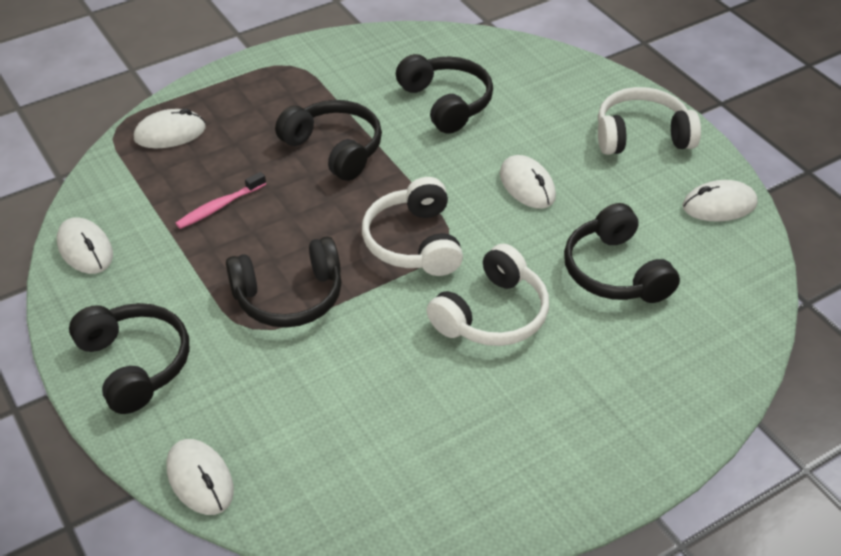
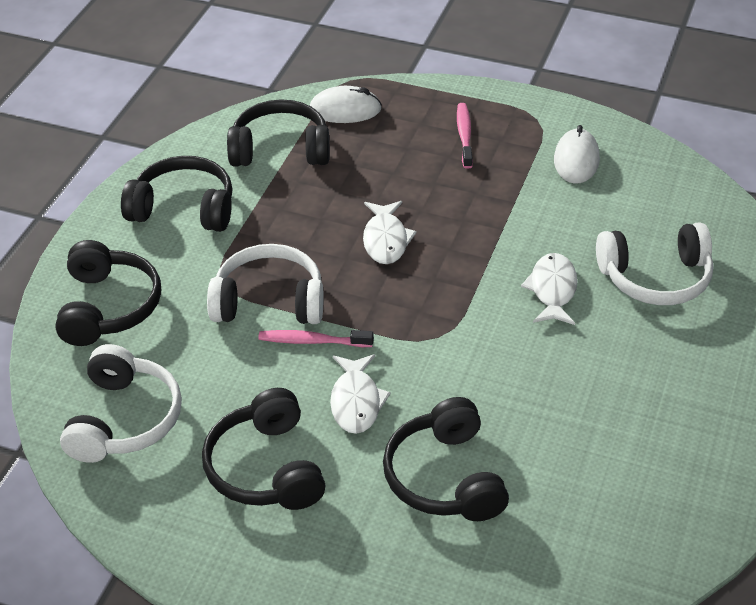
pink toothbrush: 1 -> 2
white fish: 0 -> 3
white mouse: 5 -> 2

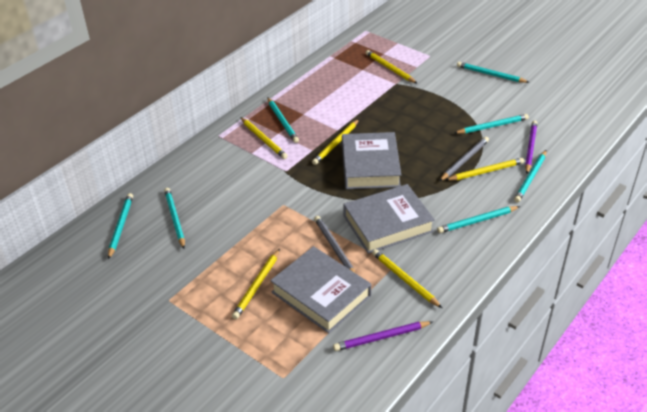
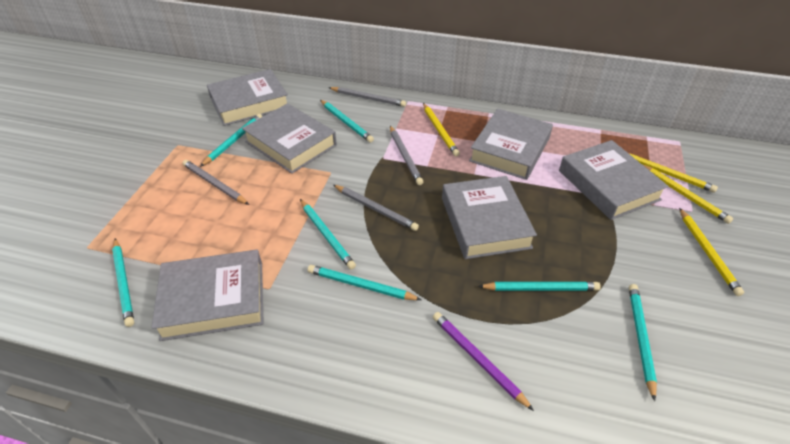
grey book: 3 -> 6
grey pencil: 2 -> 4
purple pencil: 2 -> 1
yellow pencil: 6 -> 4

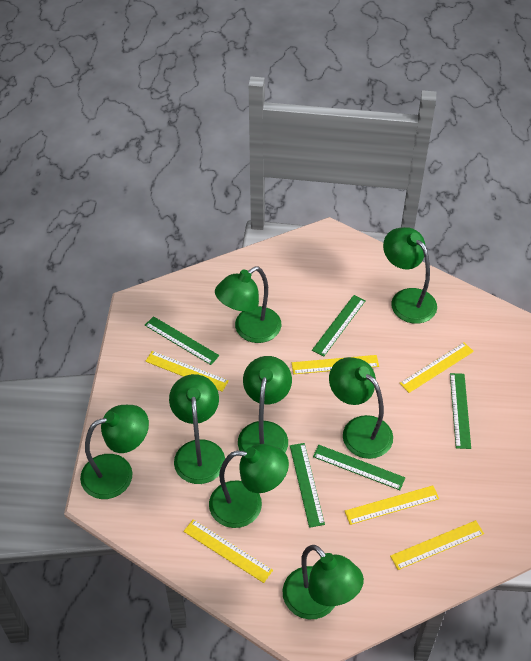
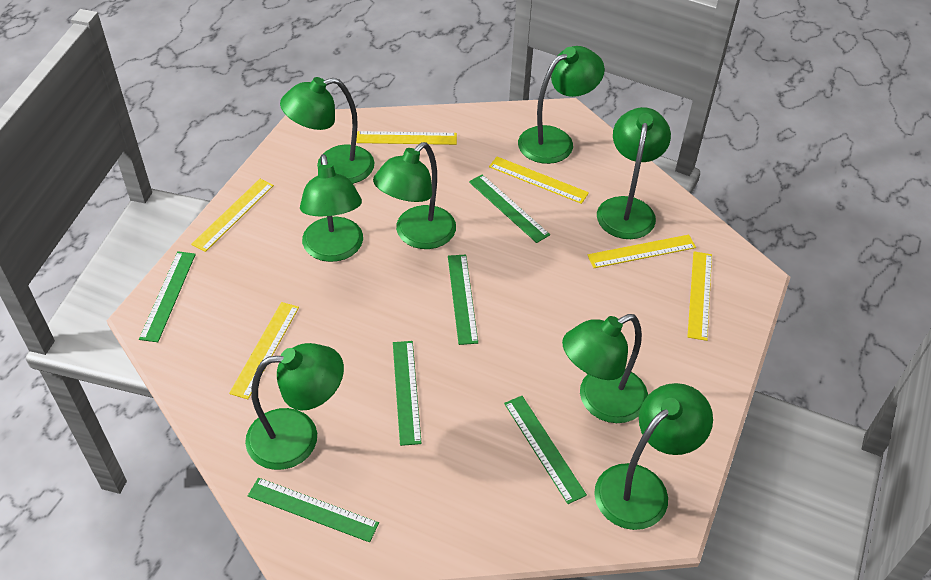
green ruler: 5 -> 6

-*-*-

## DIRECTIONS
The range to copy runs from the line with "purple pencil: 2 -> 1" to the last line of the entries, both included; copy it exactly and leave out the pictures.

## TASK SOLUTION
purple pencil: 2 -> 1
yellow pencil: 6 -> 4

green ruler: 5 -> 6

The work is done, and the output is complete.